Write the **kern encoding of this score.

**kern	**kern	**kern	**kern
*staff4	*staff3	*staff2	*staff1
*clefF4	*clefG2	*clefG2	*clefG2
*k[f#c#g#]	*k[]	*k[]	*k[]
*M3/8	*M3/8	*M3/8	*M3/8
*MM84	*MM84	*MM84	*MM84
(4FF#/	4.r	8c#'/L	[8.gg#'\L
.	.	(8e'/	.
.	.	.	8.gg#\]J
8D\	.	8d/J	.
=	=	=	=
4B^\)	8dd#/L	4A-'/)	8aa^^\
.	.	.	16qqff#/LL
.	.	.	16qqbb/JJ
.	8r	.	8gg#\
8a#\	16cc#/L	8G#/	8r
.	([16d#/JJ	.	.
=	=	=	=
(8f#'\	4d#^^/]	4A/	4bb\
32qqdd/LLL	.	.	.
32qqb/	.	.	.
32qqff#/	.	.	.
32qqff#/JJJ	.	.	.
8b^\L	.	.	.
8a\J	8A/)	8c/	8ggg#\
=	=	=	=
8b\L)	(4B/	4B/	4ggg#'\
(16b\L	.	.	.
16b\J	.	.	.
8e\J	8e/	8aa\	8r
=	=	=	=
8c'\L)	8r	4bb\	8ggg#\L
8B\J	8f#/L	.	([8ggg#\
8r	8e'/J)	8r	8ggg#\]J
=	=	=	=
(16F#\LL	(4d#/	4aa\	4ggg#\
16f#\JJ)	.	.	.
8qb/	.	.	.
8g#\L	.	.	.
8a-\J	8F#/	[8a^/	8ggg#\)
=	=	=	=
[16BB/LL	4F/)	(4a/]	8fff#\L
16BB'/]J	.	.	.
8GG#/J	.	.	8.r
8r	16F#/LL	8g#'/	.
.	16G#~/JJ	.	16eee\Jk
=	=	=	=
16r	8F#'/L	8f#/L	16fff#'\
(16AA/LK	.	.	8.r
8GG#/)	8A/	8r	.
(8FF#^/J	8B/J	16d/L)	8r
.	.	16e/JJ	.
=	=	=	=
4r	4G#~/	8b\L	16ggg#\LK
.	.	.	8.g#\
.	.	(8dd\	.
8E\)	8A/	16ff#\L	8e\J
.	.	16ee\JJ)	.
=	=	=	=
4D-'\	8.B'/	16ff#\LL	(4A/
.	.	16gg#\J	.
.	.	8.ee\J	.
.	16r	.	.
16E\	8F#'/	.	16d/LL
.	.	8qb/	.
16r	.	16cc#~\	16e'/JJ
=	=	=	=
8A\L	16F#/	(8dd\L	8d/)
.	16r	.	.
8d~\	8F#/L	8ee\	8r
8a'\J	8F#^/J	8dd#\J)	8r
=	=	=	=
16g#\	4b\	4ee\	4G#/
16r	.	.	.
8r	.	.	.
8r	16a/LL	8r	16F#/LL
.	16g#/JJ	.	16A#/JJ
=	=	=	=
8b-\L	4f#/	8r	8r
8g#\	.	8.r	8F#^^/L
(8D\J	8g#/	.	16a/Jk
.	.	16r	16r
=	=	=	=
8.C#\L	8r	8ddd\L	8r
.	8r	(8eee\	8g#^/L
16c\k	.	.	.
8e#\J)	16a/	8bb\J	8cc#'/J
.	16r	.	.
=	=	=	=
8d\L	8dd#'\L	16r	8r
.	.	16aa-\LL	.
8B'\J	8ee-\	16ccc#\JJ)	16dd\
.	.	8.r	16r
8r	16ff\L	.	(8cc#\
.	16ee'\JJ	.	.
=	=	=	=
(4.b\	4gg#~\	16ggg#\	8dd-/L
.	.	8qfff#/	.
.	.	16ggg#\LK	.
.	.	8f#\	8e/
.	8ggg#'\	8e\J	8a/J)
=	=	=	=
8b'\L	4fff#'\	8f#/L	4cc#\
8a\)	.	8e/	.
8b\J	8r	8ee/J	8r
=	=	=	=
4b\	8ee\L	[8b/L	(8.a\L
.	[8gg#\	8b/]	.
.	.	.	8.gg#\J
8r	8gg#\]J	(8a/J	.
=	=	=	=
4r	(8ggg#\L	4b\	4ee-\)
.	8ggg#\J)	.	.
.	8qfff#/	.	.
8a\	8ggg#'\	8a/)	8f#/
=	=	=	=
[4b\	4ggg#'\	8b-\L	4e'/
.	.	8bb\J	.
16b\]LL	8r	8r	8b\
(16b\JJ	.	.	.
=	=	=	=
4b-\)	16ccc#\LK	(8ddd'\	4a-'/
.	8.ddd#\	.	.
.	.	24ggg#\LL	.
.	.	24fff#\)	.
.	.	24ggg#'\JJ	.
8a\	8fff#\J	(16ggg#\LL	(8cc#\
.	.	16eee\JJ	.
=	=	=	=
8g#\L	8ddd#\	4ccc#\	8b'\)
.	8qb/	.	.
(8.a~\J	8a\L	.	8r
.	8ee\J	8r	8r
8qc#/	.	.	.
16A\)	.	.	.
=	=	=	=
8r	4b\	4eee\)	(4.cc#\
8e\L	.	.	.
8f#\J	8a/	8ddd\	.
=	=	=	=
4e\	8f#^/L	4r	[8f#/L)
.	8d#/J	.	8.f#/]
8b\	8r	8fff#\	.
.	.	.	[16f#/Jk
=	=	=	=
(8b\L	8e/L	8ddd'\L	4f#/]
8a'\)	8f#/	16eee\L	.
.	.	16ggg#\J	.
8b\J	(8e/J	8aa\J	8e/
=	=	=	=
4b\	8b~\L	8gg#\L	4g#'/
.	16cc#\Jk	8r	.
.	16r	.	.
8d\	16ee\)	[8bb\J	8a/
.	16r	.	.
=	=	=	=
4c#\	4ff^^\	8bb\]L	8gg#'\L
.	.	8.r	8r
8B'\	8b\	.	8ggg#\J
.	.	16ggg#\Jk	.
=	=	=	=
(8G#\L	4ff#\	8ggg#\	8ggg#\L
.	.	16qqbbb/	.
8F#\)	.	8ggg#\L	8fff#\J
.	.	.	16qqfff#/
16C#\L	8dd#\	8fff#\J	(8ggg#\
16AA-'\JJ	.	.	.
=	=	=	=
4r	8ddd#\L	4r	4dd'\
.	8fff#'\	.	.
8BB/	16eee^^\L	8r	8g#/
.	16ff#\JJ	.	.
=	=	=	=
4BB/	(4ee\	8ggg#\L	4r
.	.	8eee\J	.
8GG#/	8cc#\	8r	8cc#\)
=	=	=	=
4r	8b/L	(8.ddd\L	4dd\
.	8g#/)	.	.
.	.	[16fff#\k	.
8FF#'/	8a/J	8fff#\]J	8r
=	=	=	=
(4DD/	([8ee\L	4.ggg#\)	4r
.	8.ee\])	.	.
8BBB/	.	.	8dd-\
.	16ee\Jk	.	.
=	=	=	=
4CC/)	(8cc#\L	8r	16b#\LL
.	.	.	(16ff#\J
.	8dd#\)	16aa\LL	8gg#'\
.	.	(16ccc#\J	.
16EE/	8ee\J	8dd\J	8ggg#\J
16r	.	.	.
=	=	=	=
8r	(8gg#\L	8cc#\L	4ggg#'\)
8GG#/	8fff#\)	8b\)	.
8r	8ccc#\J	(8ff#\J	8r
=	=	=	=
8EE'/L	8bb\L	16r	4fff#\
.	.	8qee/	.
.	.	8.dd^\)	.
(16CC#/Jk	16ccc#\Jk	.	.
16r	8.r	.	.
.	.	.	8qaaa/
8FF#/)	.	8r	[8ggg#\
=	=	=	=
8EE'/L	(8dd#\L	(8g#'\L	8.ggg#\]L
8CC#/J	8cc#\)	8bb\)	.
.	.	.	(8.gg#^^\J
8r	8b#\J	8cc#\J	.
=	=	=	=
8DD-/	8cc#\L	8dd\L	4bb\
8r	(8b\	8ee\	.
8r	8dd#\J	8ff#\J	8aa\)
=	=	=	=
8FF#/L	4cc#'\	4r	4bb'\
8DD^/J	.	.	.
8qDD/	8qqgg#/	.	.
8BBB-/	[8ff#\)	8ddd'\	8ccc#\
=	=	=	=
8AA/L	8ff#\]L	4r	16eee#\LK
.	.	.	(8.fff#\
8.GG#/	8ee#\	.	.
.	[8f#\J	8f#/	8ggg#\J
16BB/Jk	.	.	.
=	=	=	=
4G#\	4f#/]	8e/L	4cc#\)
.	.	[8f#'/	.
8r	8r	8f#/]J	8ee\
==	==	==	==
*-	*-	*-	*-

PROBLEM -
List each line of the listing above in which the string "kern" occurs.

TASK RESULT -
Write the **kern encoding of this score.
**kern	**kern	**kern	**kern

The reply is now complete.